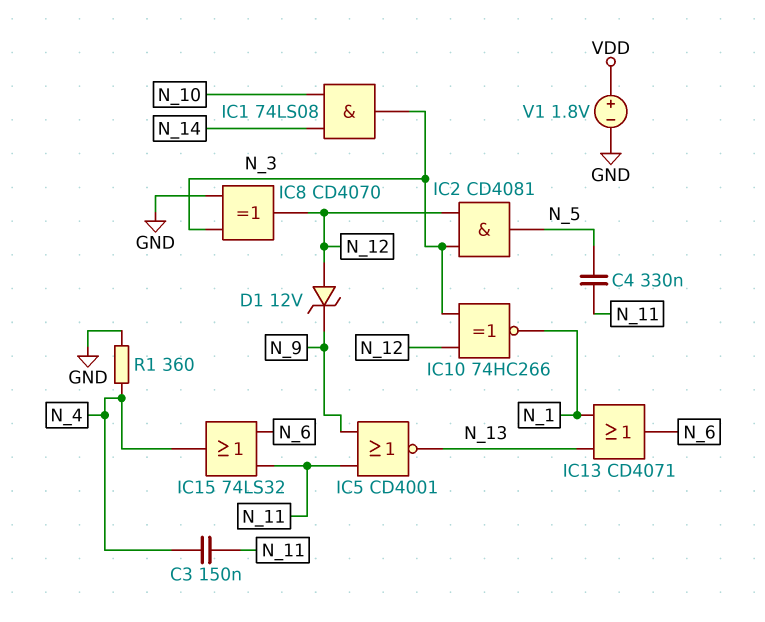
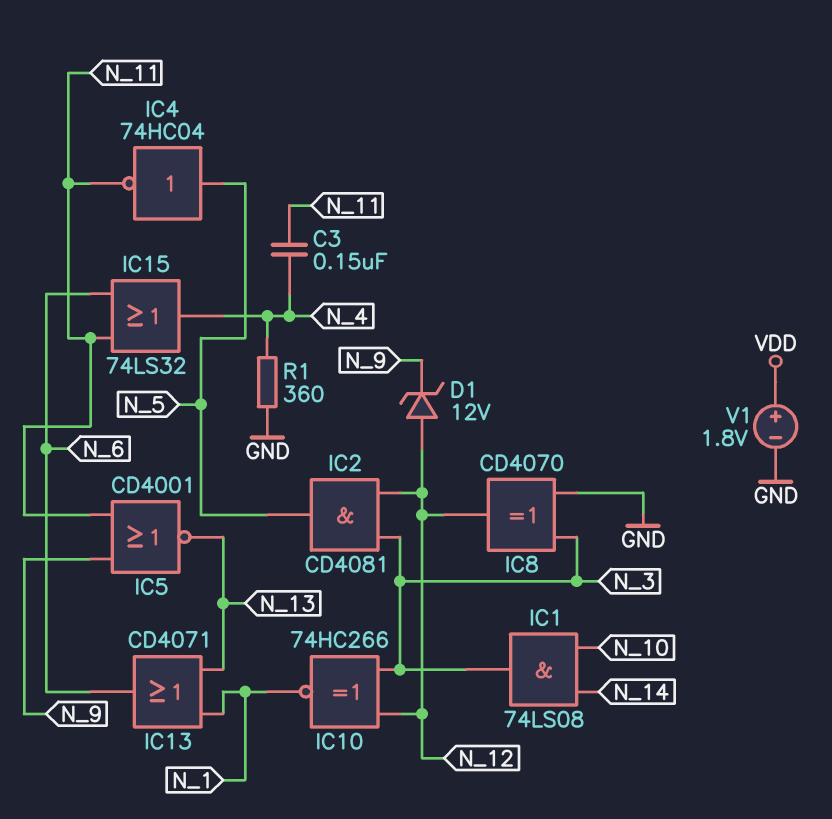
C4: 330nF (N_5, N_11) -> none
IC4: none -> NOT 74HC04 (in N_5, out N_11)

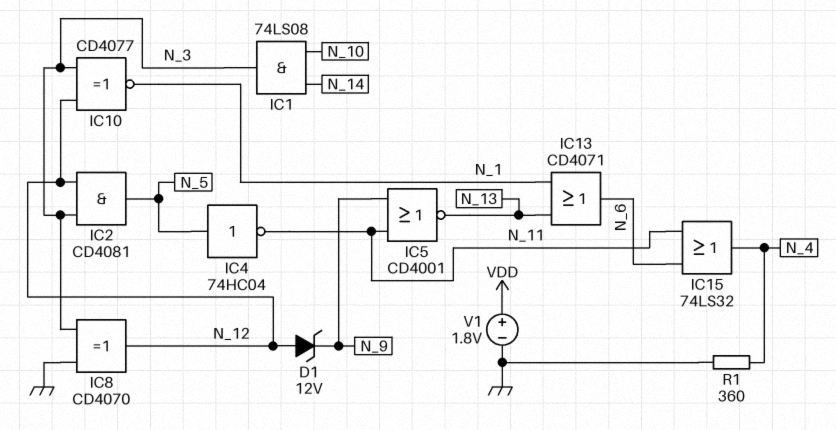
C3: 150nF (N_4, N_11) -> none
IC10: XNOR 74HC266 (in N_3, in N_12, out N_1) -> XNOR CD4077 (in N_3, in N_12, out N_1)

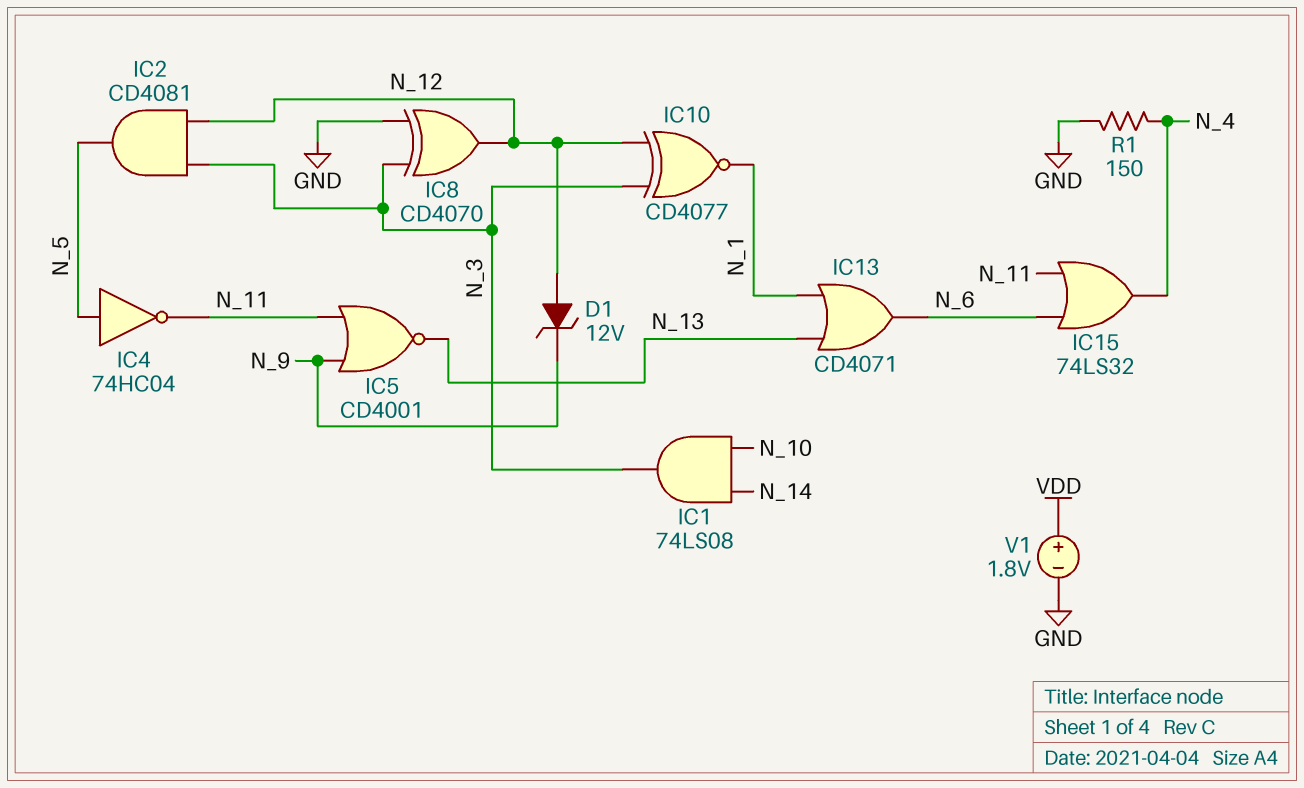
R1: 360 (GND, N_4) -> 150 (GND, N_4)

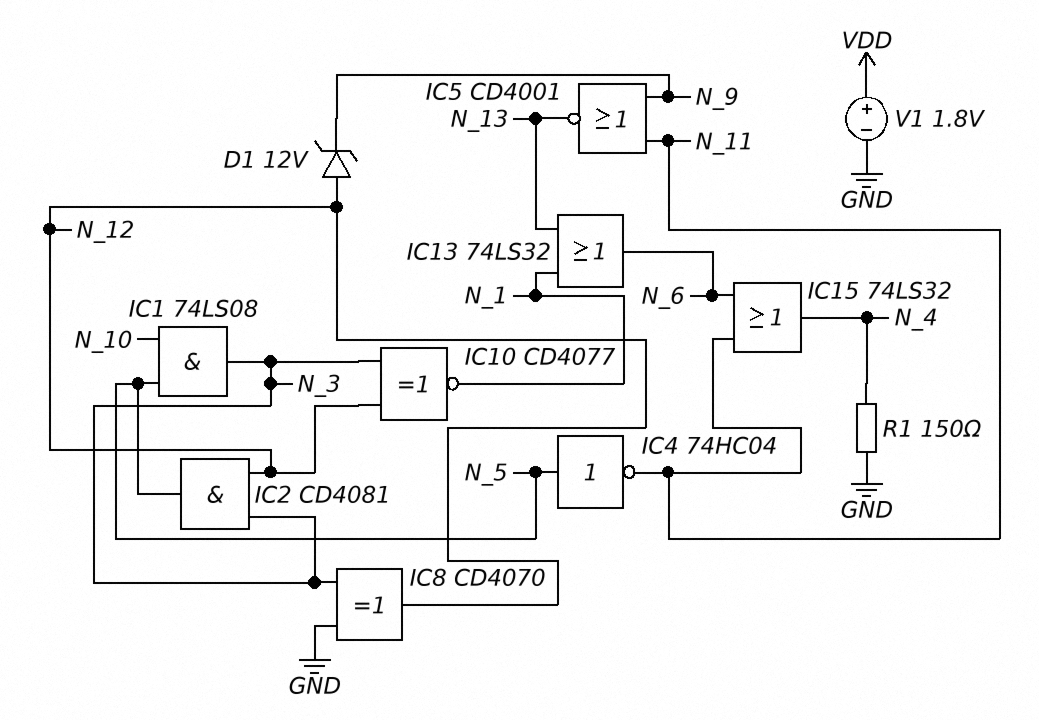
IC1: AND 74LS08 (in N_10, in N_14, out N_3) -> AND 74LS08 (in N_5, in N_10, out N_3)
IC13: OR CD4071 (in N_1, in N_13, out N_6) -> OR 74LS32 (in N_1, in N_13, out N_6)

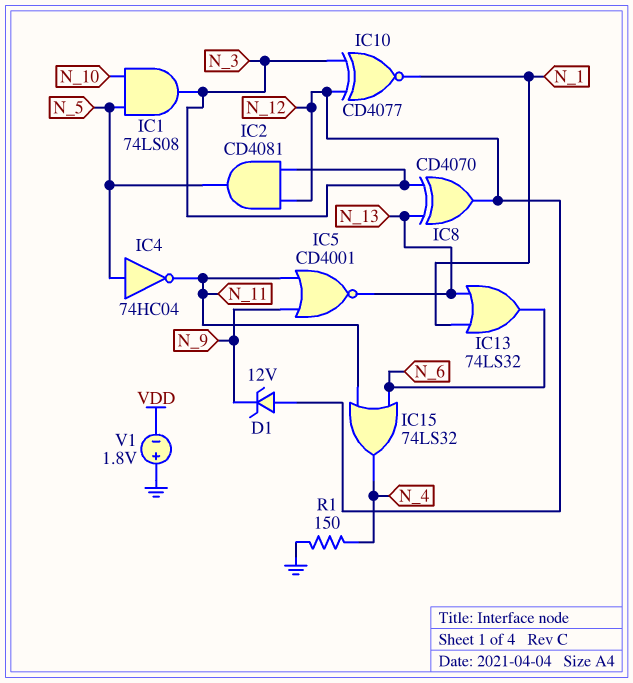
IC8: XOR CD4070 (in GND, in N_3, out N_12) -> XOR CD4070 (in N_3, in N_13, out N_12)
V1: 1.8V (plus VDD, minus GND) -> 1.8V (plus GND, minus VDD)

Exercise details -
From the entries above, extract every line where the word "none" appears.

Answer to this problem -
C4: 330nF (N_5, N_11) -> none
IC4: none -> NOT 74HC04 (in N_5, out N_11)
C3: 150nF (N_4, N_11) -> none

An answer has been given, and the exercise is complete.